- _WHAT THE EXERCISE ASKS_
Below are some records. Copy every line in them that holds "degrees".

- _DATASET RECORDS_
*** Begin section ***

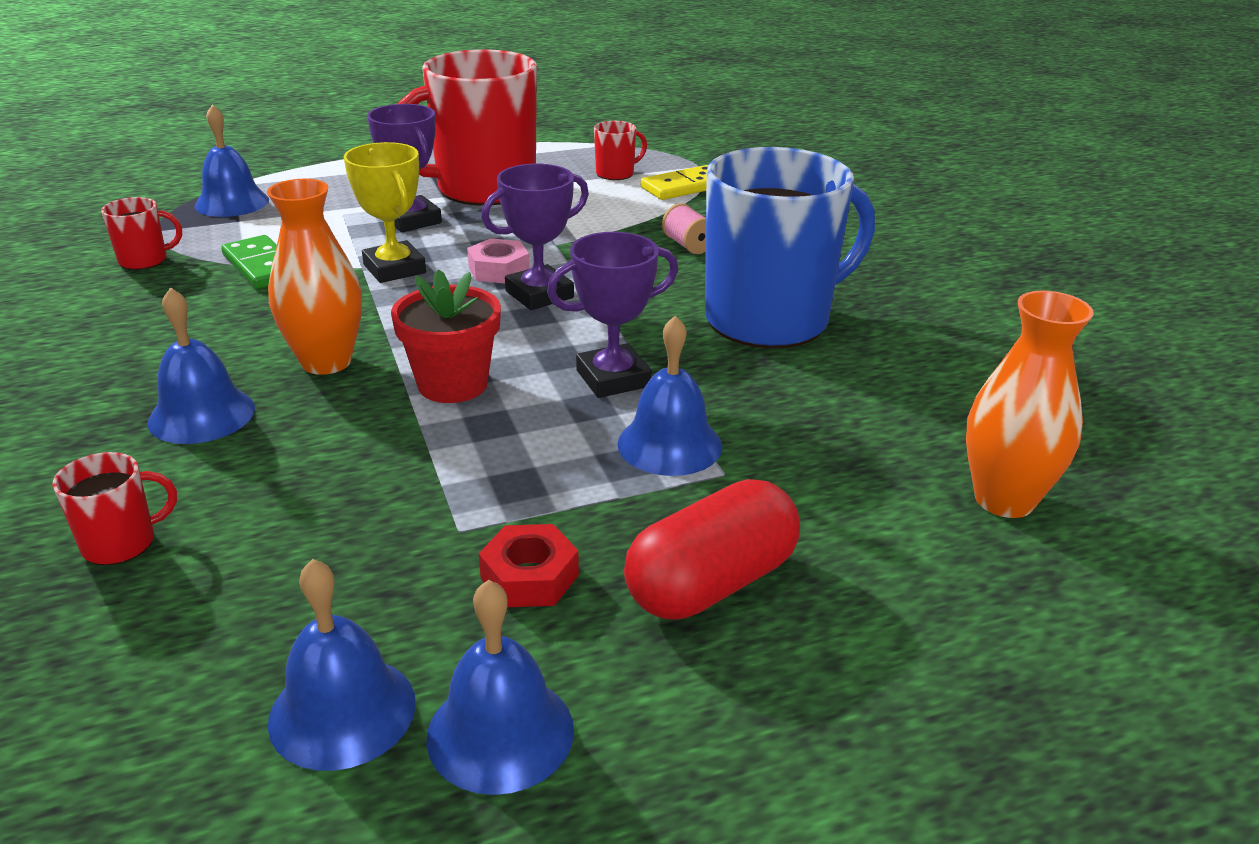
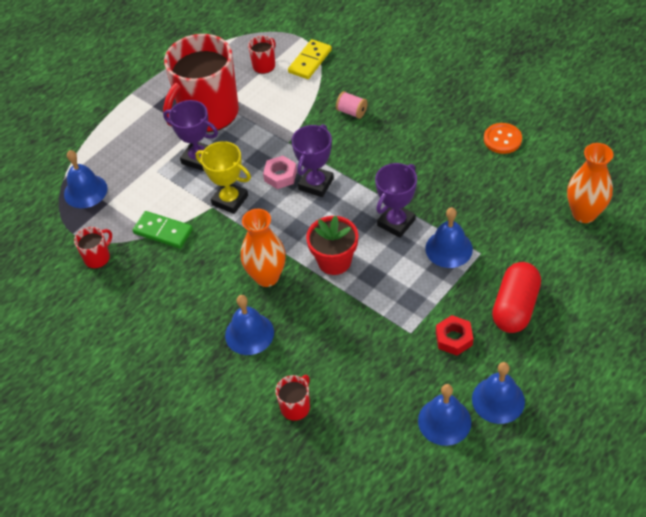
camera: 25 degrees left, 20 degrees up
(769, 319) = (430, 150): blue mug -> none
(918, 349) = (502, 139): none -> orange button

*** End section ***
*** Begin section ***

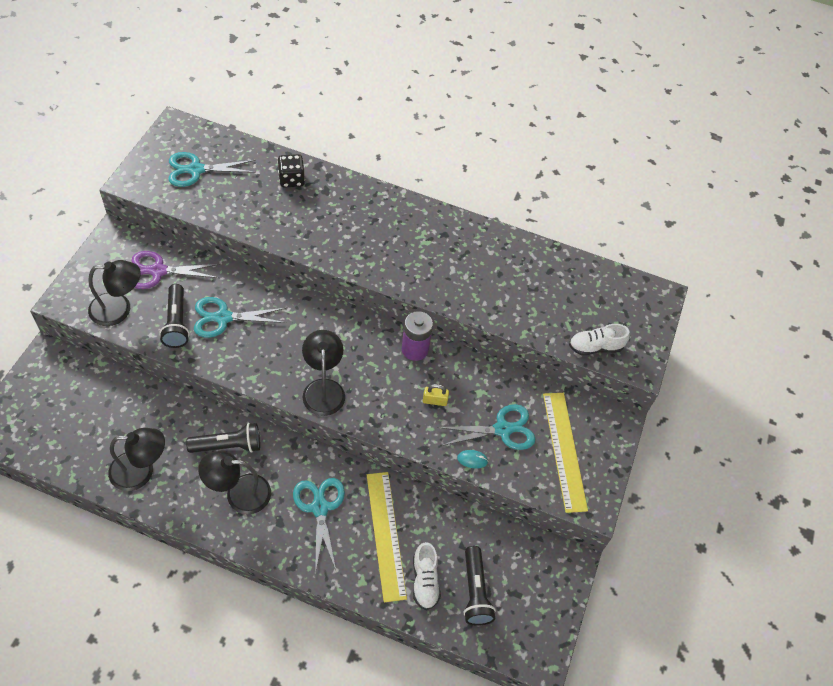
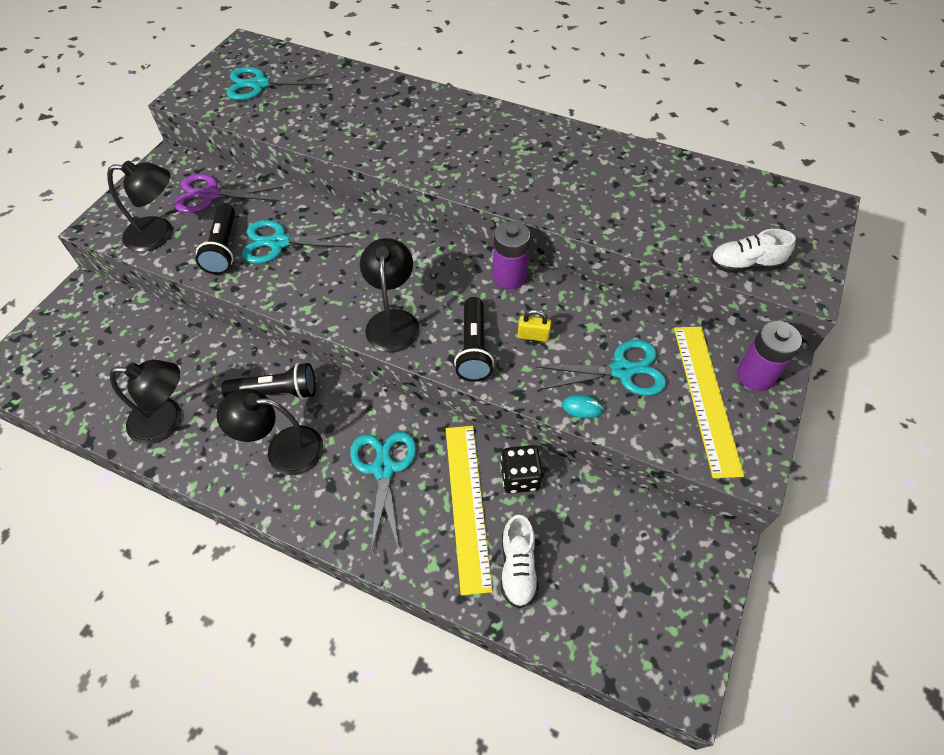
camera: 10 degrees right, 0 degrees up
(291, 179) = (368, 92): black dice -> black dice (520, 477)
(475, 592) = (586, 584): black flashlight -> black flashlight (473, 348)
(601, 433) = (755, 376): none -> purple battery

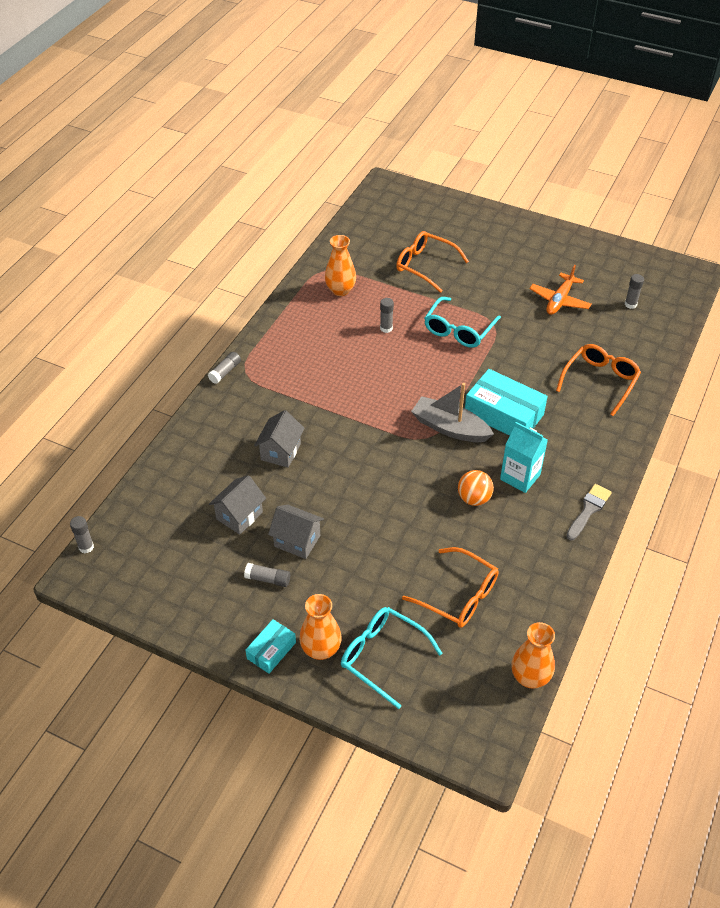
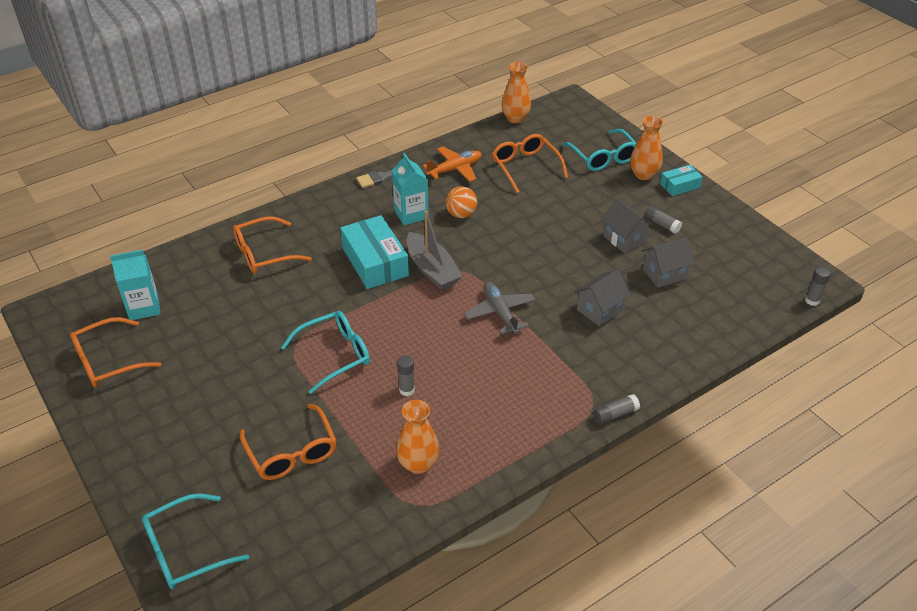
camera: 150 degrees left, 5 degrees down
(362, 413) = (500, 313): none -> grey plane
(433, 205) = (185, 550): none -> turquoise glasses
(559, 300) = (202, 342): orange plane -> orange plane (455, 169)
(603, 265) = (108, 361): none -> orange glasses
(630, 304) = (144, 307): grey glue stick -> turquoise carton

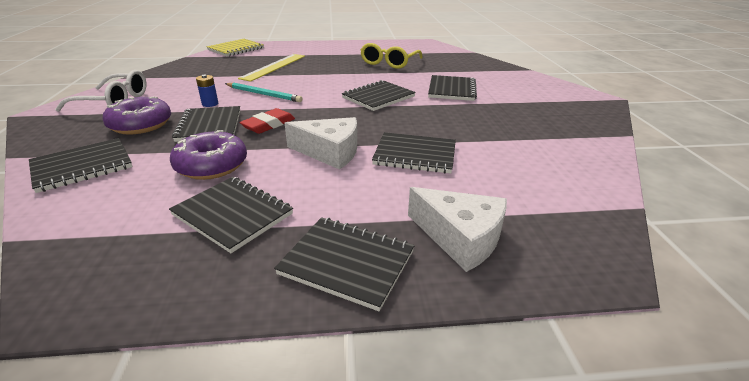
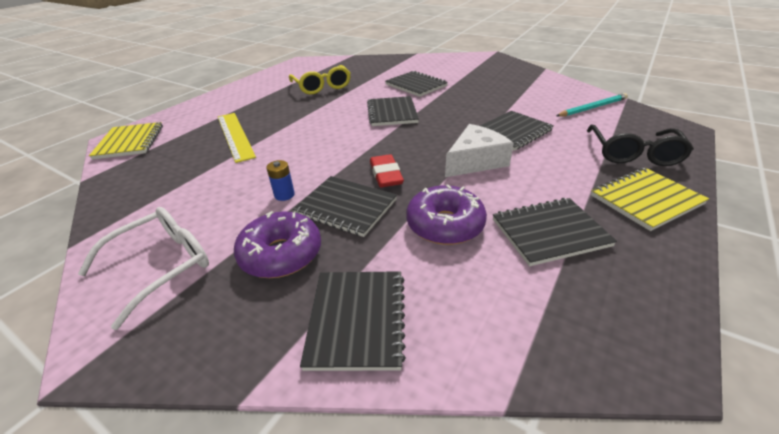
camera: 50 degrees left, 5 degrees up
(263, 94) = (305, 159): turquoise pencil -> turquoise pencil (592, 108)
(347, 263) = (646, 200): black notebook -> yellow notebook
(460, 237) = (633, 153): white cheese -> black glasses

*** End section ***

- _SOLVED PROBLEM_
camera: 25 degrees left, 20 degrees up
camera: 10 degrees right, 0 degrees up
camera: 150 degrees left, 5 degrees down
camera: 50 degrees left, 5 degrees up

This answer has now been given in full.